-- DATASET RECORDS follows --

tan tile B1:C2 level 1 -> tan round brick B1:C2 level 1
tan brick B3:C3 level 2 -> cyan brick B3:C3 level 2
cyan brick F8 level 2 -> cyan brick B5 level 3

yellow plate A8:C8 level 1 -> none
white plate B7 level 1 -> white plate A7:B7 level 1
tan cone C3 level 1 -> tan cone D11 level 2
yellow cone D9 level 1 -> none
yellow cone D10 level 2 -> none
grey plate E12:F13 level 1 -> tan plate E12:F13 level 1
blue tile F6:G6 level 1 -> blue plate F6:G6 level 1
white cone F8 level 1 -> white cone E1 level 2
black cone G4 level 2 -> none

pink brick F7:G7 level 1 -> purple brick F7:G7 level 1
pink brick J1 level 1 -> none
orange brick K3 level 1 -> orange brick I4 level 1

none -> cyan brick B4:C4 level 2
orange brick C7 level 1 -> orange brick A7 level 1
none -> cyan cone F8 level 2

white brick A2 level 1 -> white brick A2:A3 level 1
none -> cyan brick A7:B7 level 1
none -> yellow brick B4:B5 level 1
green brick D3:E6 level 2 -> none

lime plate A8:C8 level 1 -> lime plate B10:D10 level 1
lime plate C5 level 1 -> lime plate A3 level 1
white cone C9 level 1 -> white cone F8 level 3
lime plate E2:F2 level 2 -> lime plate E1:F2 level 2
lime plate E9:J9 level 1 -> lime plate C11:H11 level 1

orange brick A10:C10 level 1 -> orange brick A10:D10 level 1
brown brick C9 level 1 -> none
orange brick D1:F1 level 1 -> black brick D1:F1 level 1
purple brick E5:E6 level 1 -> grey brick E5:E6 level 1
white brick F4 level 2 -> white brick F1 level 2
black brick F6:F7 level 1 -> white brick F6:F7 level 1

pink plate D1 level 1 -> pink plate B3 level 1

-- DATASET RECORDS concluded --

AIM OF THE EXERCISE = The response must consist solely of the lines from the top of the records through the line holding "white plate B7", copied word for word.

PROBLEM SOLUTION =
tan tile B1:C2 level 1 -> tan round brick B1:C2 level 1
tan brick B3:C3 level 2 -> cyan brick B3:C3 level 2
cyan brick F8 level 2 -> cyan brick B5 level 3

yellow plate A8:C8 level 1 -> none
white plate B7 level 1 -> white plate A7:B7 level 1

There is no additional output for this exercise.